═══ INFORMATION PROVIDED

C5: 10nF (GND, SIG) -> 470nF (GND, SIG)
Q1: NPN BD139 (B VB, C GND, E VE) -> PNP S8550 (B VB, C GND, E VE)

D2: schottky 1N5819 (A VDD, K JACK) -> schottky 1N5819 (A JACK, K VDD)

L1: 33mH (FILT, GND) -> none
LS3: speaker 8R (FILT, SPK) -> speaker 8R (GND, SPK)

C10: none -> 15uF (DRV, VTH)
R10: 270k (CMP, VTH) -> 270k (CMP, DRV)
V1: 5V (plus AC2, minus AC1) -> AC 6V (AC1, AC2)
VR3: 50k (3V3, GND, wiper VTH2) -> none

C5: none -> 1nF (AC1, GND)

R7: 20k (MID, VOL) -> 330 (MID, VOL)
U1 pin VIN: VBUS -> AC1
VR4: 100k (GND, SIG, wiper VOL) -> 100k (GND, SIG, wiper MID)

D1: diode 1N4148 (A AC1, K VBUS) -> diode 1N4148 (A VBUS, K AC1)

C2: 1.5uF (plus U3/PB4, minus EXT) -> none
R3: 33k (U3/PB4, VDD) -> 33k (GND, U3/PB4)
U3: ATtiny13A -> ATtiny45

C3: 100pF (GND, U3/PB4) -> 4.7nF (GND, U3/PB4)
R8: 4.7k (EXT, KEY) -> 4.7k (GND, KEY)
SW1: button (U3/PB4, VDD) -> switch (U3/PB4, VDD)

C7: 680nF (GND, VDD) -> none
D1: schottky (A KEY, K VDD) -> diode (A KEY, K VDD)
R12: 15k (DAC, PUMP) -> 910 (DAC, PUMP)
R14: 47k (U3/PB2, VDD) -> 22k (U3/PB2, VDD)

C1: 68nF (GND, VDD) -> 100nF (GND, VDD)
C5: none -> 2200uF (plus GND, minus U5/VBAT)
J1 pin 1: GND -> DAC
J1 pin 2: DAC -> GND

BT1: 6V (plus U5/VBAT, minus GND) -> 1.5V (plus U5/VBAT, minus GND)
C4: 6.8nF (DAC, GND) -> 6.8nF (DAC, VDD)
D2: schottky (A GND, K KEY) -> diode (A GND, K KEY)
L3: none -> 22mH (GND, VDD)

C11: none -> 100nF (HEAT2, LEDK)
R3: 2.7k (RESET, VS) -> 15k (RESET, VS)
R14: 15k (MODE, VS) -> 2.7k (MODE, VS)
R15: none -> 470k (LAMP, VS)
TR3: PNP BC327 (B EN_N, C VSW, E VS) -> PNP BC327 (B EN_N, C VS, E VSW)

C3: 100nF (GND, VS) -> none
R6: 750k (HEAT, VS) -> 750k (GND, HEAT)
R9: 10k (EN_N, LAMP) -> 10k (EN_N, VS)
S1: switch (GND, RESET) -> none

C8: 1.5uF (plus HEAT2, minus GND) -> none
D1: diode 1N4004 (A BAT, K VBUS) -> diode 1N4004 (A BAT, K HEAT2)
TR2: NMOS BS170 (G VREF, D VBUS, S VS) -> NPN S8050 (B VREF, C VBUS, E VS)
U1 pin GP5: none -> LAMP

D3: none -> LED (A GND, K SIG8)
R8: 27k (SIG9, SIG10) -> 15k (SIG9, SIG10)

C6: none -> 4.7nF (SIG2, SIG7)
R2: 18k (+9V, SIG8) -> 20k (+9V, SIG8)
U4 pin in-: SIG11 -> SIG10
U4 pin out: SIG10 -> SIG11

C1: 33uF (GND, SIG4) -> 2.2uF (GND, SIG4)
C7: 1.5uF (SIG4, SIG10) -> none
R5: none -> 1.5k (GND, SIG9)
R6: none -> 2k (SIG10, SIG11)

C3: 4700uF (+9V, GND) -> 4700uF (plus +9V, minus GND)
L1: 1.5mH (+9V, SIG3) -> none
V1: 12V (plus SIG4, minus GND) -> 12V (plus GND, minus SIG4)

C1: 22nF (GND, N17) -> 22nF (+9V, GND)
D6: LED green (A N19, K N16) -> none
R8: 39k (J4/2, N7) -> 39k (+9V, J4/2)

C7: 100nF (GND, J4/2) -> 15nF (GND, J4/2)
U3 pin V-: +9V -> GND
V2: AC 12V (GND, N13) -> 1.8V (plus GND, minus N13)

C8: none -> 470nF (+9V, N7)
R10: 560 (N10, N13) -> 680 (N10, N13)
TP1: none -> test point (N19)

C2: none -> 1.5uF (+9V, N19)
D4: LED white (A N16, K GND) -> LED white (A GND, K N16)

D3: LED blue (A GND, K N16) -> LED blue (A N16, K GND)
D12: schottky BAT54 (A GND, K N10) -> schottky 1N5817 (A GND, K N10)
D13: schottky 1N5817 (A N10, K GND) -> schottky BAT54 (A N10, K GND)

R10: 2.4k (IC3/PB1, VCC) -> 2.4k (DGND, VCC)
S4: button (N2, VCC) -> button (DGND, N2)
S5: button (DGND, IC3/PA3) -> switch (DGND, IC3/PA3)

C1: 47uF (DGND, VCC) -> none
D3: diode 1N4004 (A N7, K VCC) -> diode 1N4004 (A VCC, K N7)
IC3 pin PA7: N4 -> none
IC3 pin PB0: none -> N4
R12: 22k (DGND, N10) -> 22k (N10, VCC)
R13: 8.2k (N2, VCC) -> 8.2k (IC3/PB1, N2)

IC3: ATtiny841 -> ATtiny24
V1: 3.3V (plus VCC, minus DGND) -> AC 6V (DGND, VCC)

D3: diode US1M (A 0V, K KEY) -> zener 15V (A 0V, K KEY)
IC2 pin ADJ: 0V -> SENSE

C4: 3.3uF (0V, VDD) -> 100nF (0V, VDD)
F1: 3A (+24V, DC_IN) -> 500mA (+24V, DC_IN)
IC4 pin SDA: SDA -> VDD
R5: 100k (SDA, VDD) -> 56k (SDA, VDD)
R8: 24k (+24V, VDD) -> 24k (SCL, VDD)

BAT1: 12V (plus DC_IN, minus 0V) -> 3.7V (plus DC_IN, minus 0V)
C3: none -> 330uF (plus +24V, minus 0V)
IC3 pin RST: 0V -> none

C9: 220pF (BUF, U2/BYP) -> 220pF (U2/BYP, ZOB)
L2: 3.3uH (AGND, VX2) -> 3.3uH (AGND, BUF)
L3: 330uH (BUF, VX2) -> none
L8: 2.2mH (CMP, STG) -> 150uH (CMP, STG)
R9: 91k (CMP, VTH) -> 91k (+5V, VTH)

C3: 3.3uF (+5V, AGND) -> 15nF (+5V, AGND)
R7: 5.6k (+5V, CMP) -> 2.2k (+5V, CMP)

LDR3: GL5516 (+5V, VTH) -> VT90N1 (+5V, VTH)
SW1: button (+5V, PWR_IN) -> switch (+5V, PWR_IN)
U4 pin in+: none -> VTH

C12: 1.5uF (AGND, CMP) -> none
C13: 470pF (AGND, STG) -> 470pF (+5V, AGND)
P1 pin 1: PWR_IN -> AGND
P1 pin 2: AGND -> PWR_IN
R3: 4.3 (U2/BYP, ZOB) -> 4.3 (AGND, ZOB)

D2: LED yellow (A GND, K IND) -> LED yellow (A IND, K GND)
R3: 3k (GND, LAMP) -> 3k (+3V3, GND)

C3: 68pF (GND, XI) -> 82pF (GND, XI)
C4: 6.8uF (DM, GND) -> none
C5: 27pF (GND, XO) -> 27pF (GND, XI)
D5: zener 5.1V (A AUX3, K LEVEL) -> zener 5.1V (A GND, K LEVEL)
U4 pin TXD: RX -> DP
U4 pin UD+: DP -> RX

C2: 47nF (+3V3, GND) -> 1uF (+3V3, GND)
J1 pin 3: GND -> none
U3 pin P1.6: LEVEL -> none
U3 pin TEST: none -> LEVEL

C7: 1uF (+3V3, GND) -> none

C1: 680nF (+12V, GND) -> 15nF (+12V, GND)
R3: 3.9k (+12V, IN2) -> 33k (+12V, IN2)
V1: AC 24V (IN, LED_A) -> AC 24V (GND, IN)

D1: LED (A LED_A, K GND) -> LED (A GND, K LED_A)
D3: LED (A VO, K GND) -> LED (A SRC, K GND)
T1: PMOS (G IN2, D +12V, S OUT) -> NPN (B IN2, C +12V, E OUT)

══════

PROBLEM STATEMENT:
Each line of the records, from the opening one through the line holding "U1 pin VIN: VBUS -> AC1", should be restated word for word, with nothing else in the answer.

SOLUTION FOR THIS PROBLEM:
C5: 10nF (GND, SIG) -> 470nF (GND, SIG)
Q1: NPN BD139 (B VB, C GND, E VE) -> PNP S8550 (B VB, C GND, E VE)

D2: schottky 1N5819 (A VDD, K JACK) -> schottky 1N5819 (A JACK, K VDD)

L1: 33mH (FILT, GND) -> none
LS3: speaker 8R (FILT, SPK) -> speaker 8R (GND, SPK)

C10: none -> 15uF (DRV, VTH)
R10: 270k (CMP, VTH) -> 270k (CMP, DRV)
V1: 5V (plus AC2, minus AC1) -> AC 6V (AC1, AC2)
VR3: 50k (3V3, GND, wiper VTH2) -> none

C5: none -> 1nF (AC1, GND)

R7: 20k (MID, VOL) -> 330 (MID, VOL)
U1 pin VIN: VBUS -> AC1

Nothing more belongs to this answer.